> **Work task**: Please retype, word for word, the line containing "Outline 7: [58,75,104,111]" and every line after it through the end of the records, leaving out all pictures.

> **Material supplied**:
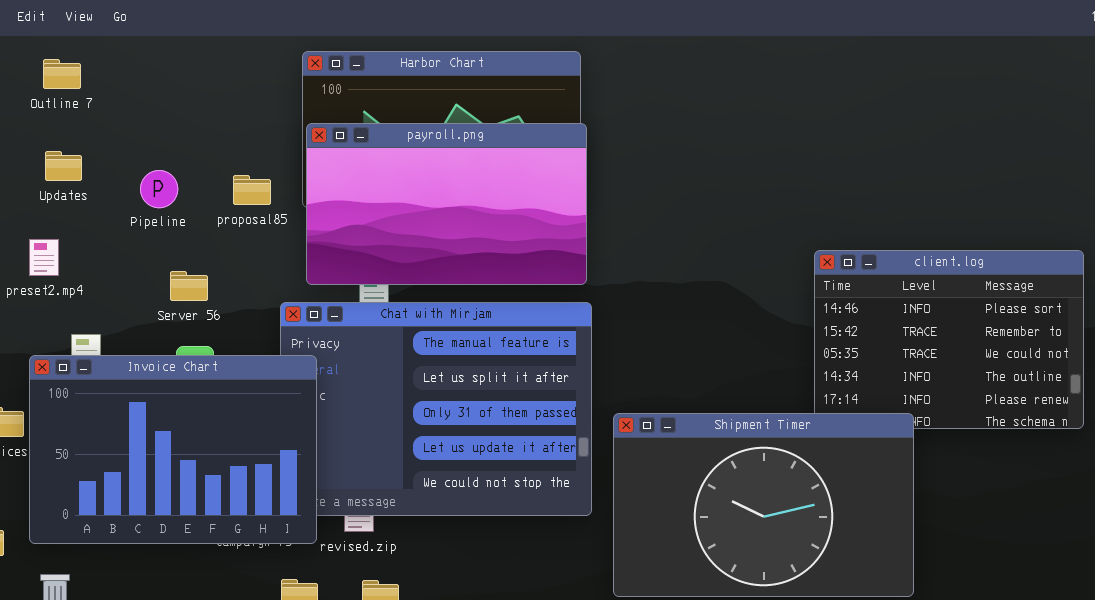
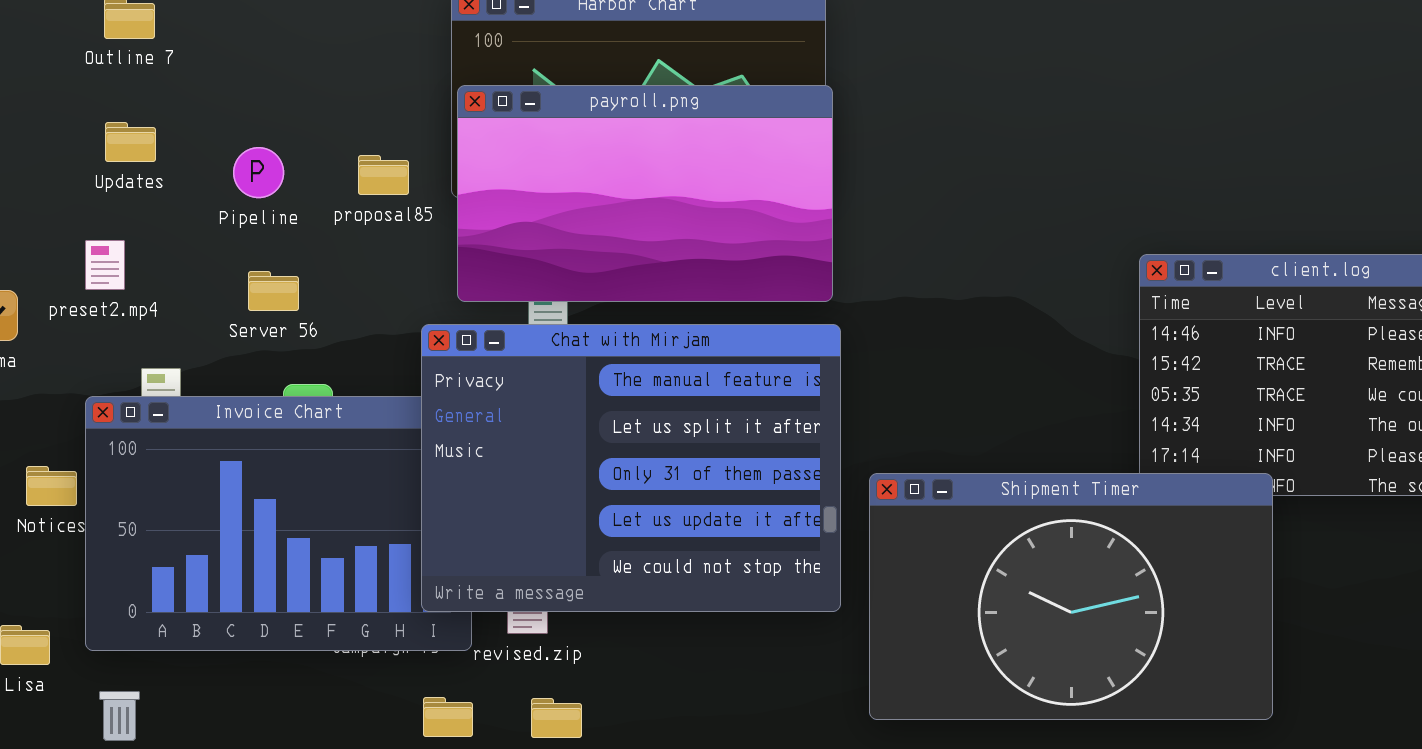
Server 56: [170,271,208,301] -> [248,271,299,311], moved
Chat with Mirjam: [280,302,592,516] -> [421,324,841,612], raised

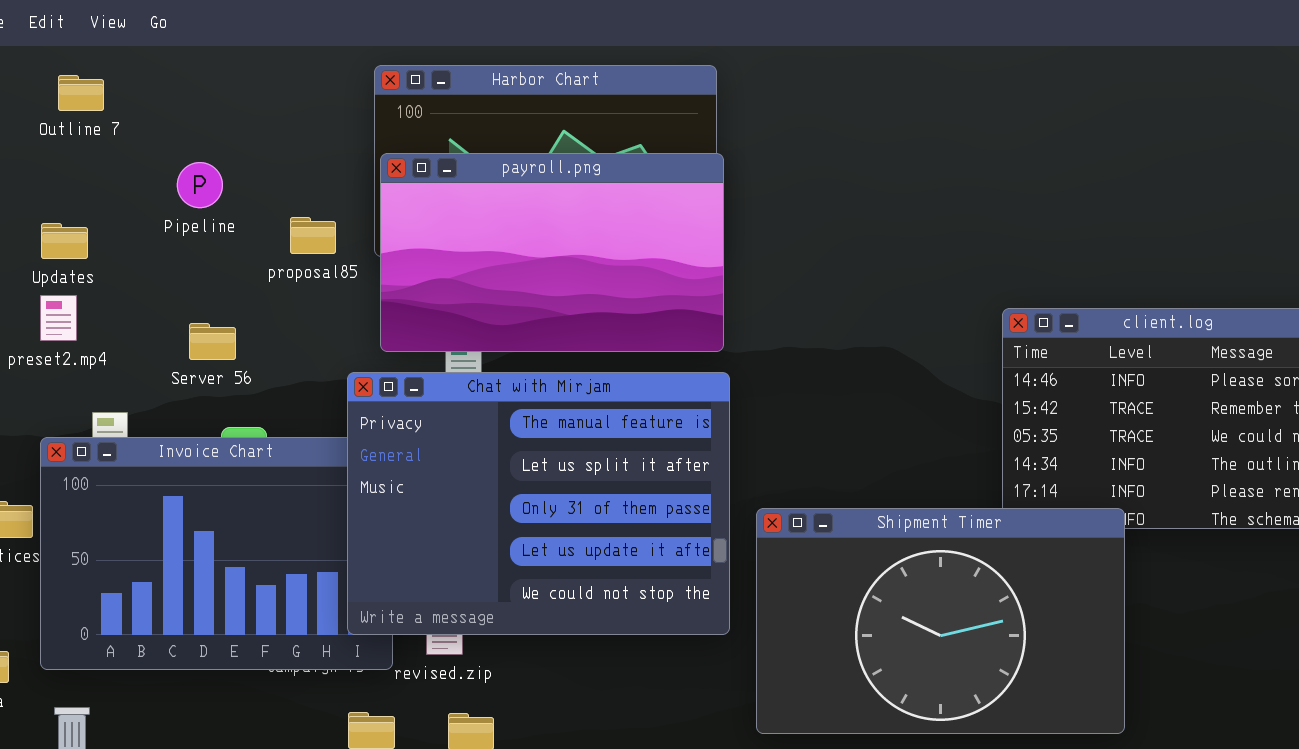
Updates: [105,122,156,162] -> [41,223,88,259], moved
Pipeline: [233,147,284,198] -> [177,162,223,208], moved

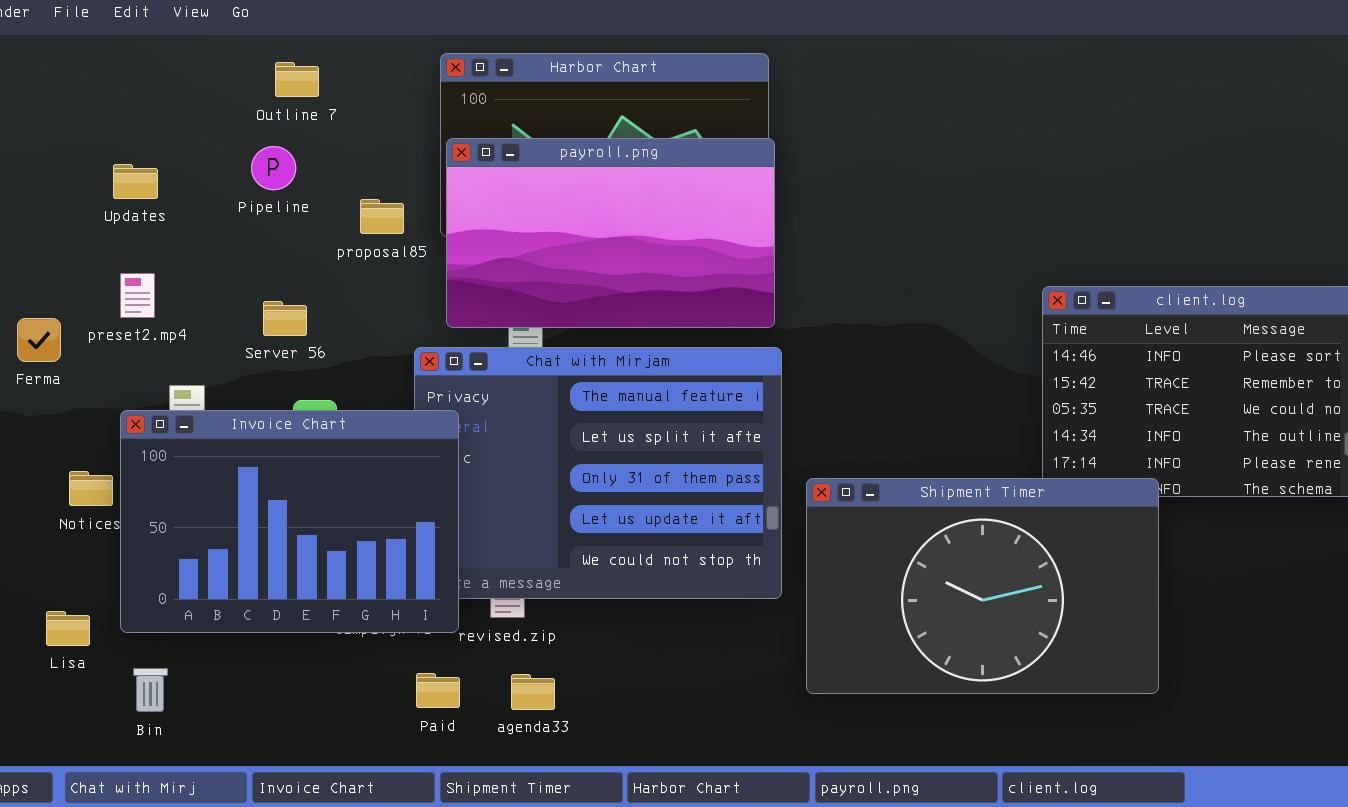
Outline 7: [58,75,104,111] -> [275,62,319,97], moved
Updates: [41,223,88,259] -> [113,164,158,199], moved
Invoice Chart: [40,437,393,670] -> [120,410,459,633], raised

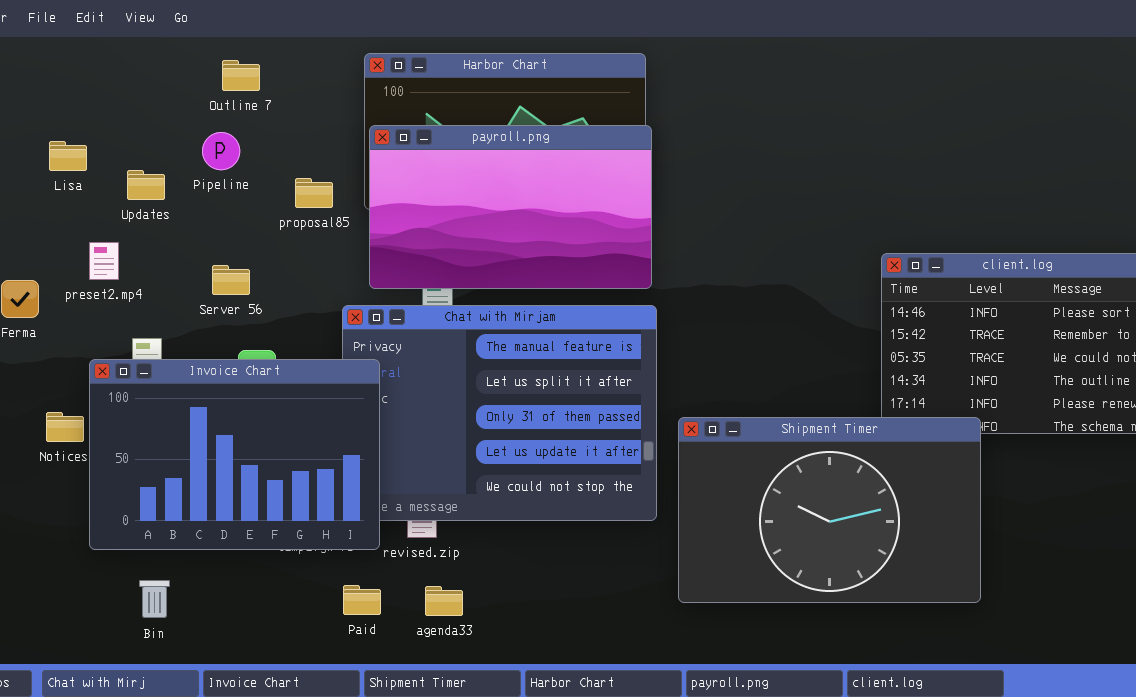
Updates: [113,164,158,199] -> [127,170,165,200], moved
Lisa: [46,611,90,646] -> [49,141,87,171], moved
Bin: [133,668,168,712] -> [139,580,170,618], moved

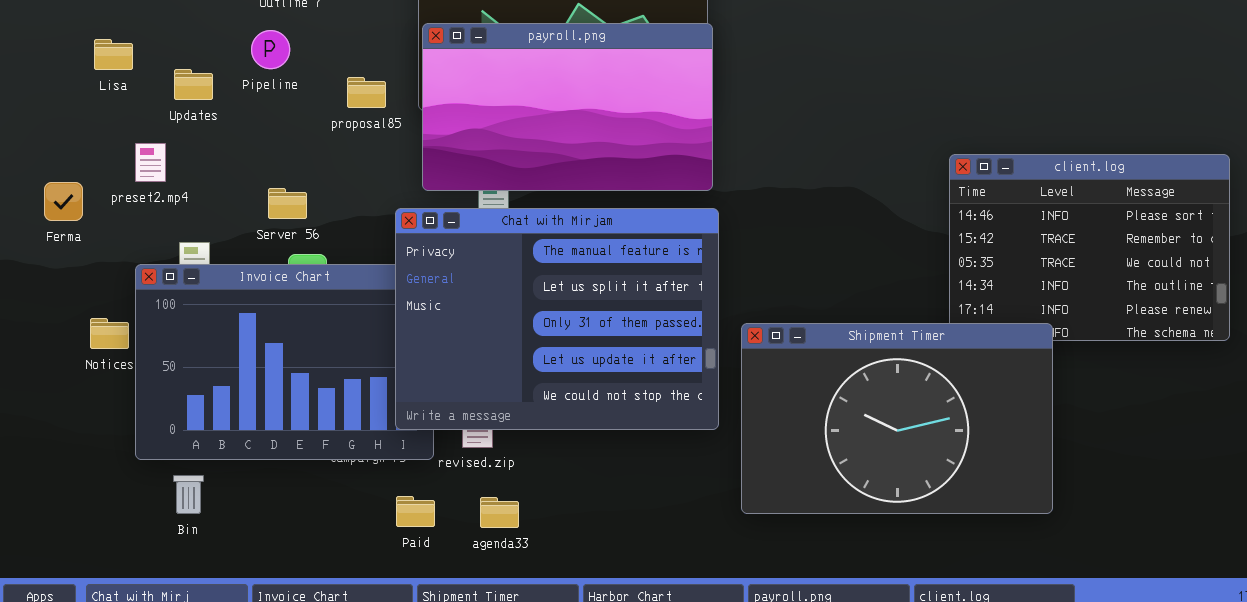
Server 56: [212,265,250,295] -> [268,188,307,219], moved
Chat with Mirjam: [342,305,657,521] -> [395,208,719,430], raised
Bin: [139,580,170,618] -> [173,475,204,514], moved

> **Your solution**:
Outline 7: [58,75,104,111] -> [275,62,319,97], moved
Updates: [41,223,88,259] -> [113,164,158,199], moved
Invoice Chart: [40,437,393,670] -> [120,410,459,633], raised

Updates: [113,164,158,199] -> [127,170,165,200], moved
Lisa: [46,611,90,646] -> [49,141,87,171], moved
Bin: [133,668,168,712] -> [139,580,170,618], moved

Server 56: [212,265,250,295] -> [268,188,307,219], moved
Chat with Mirjam: [342,305,657,521] -> [395,208,719,430], raised
Bin: [139,580,170,618] -> [173,475,204,514], moved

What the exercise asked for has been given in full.